Exercise goal:
Among the entries below, copy every line that carries the word "rocket".
═════ Information given
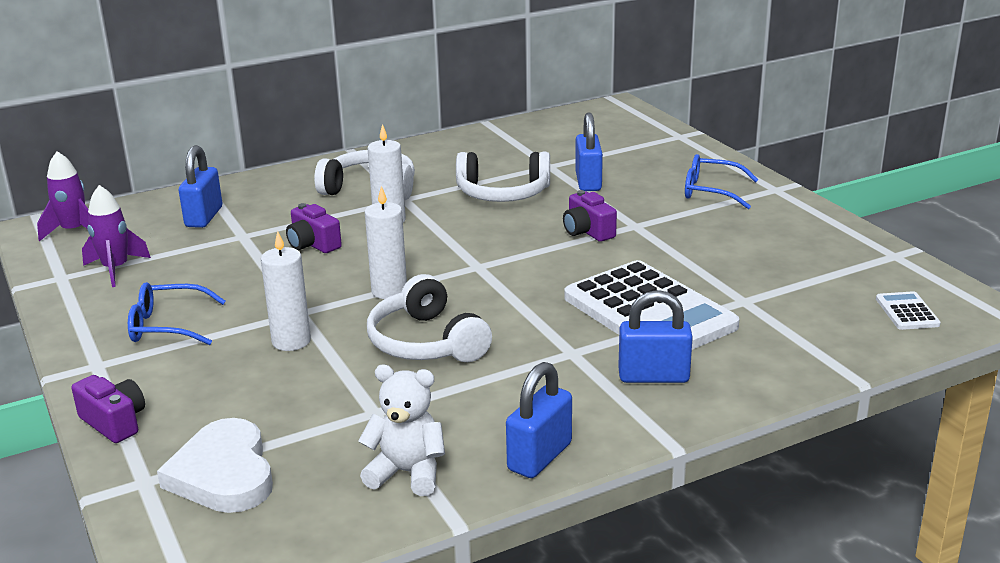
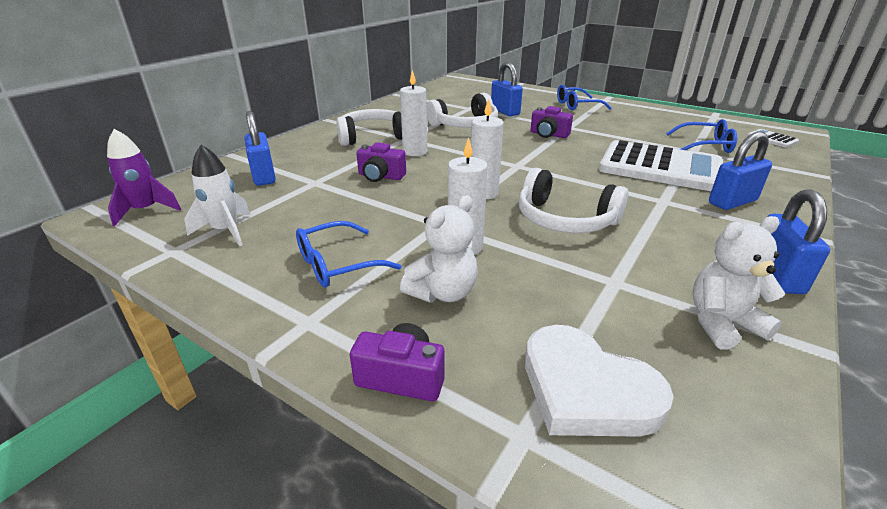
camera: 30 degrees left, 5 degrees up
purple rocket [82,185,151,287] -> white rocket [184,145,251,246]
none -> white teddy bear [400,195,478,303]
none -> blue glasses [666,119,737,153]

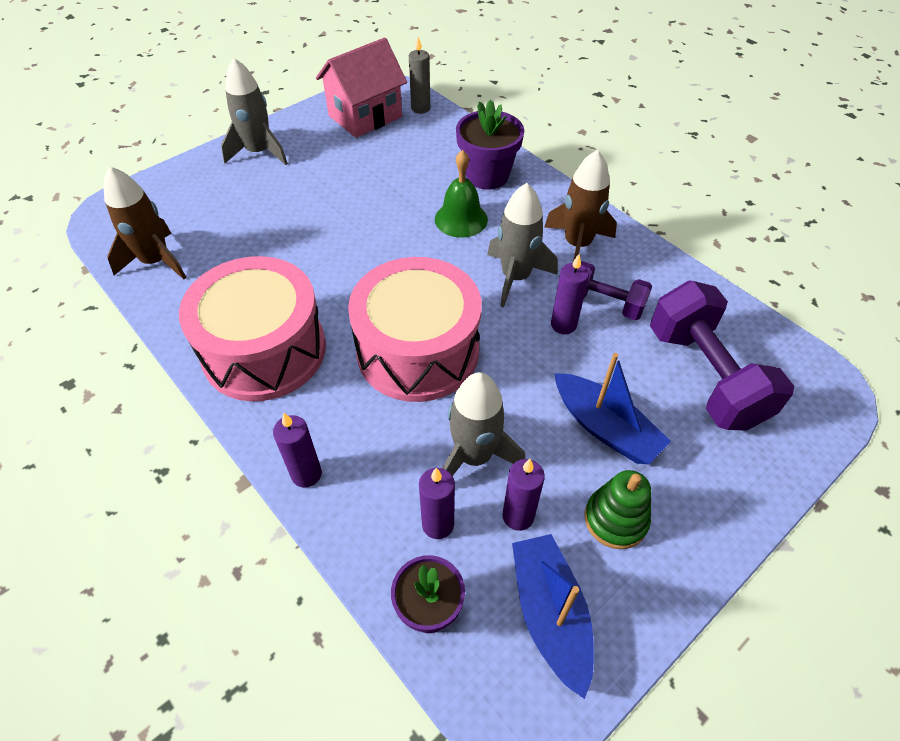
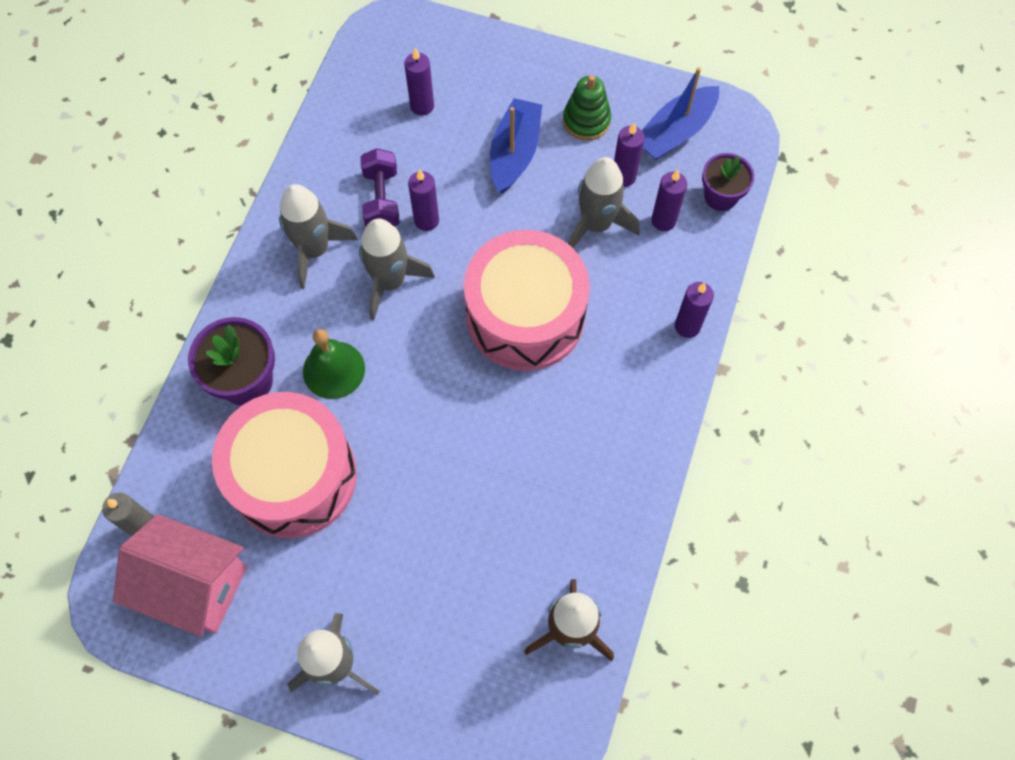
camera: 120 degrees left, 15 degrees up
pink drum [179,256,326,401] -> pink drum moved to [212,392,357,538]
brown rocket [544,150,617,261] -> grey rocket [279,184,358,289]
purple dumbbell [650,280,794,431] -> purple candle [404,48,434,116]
══════════
Exercise result:
purple rocket [82,185,151,287] -> white rocket [184,145,251,246]
brown rocket [544,150,617,261] -> grey rocket [279,184,358,289]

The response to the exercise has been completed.